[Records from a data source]
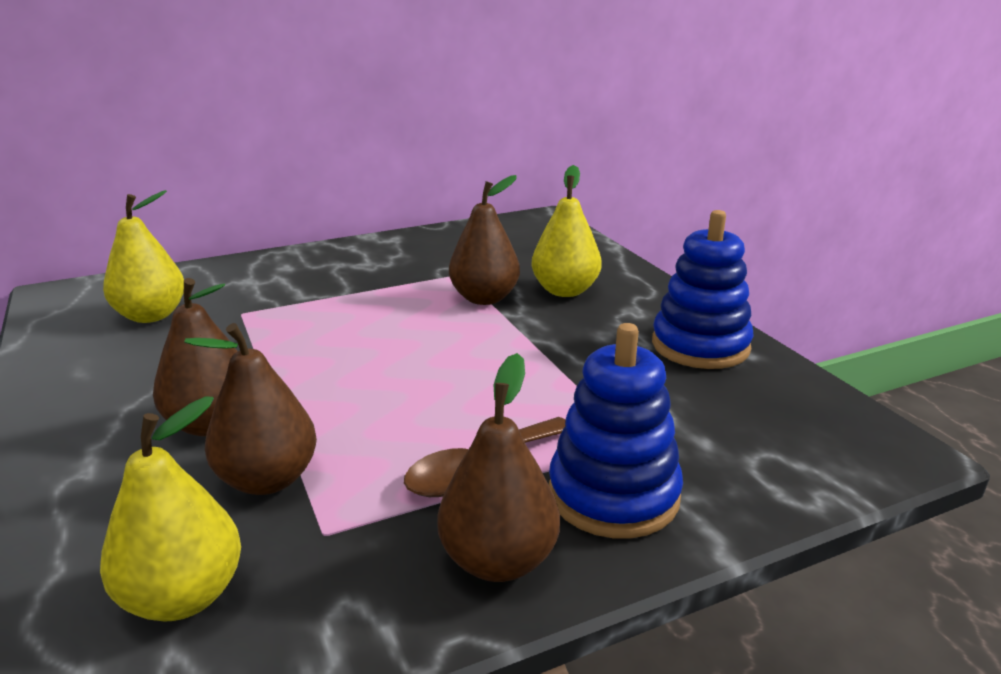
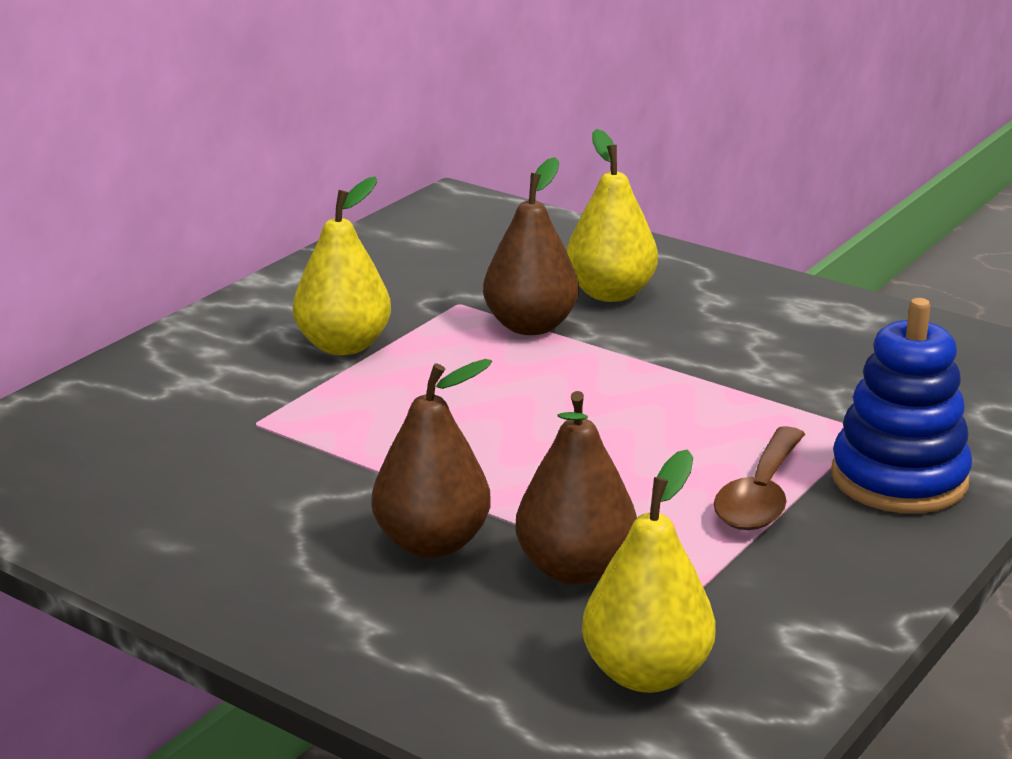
camera: 30 degrees left, 0 degrees up
(151, 315) = (136, 458): yellow pear -> yellow pear (343, 345)
(498, 560) = (868, 557): brown pear -> none
(700, 346) = (822, 319): blue stacking toy -> none

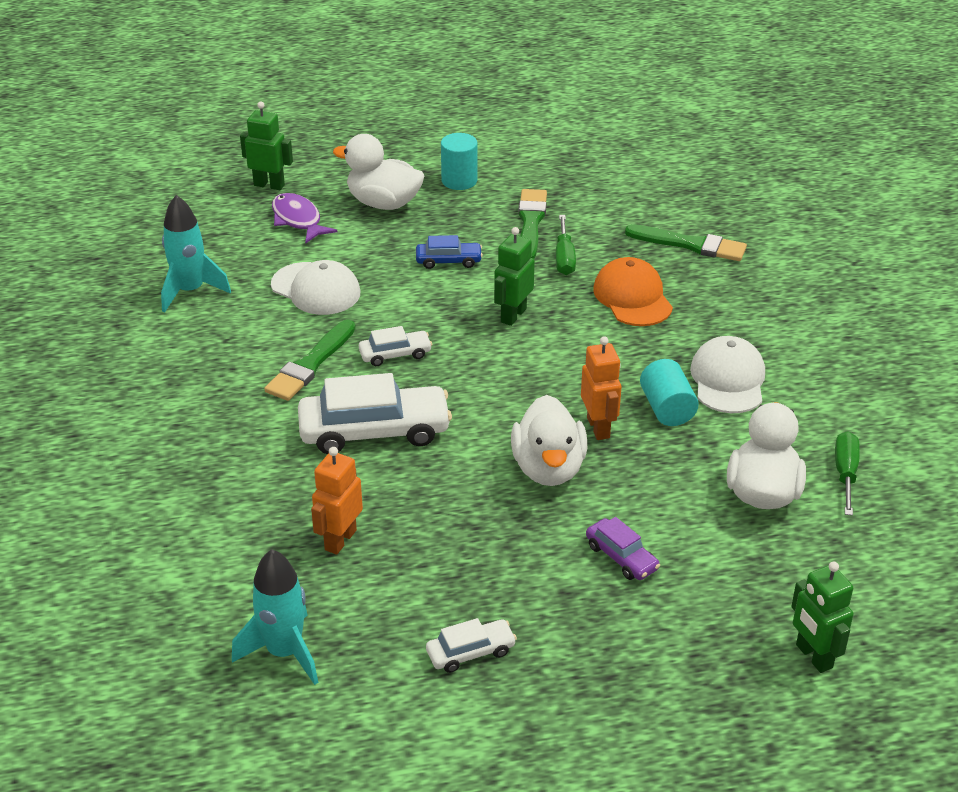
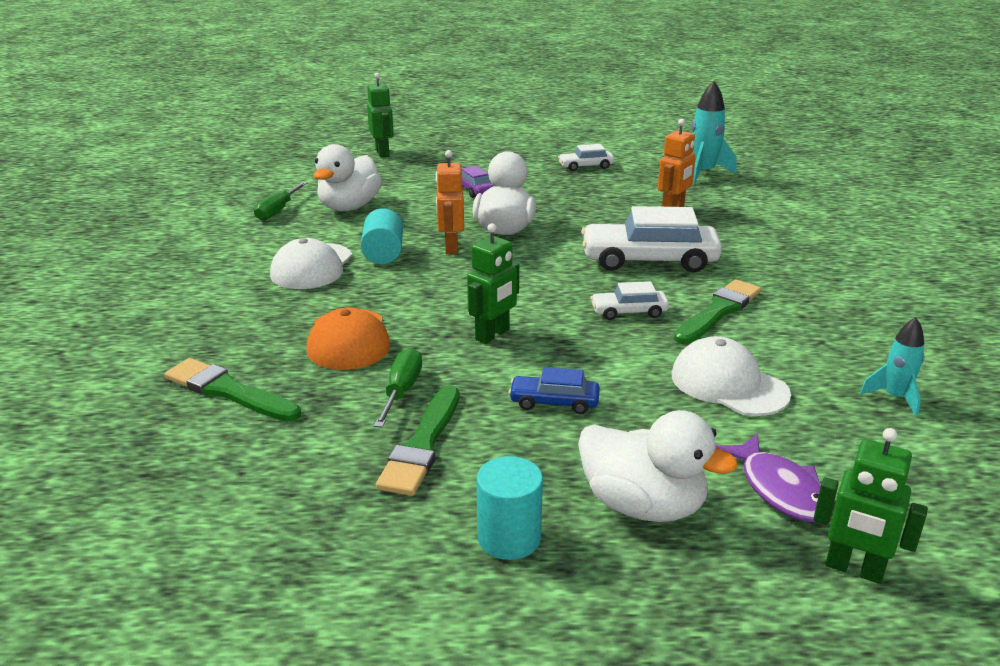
camera: 170 degrees left, 10 degrees down
(190, 291) = (894, 397): turquoise rocket -> turquoise rocket, size x0.63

### Problem requirements:
Search the entries for the word "left". Copy each line where it appears.

### Task result:
camera: 30 degrees left, 0 degrees up
camera: 170 degrees left, 10 degrees down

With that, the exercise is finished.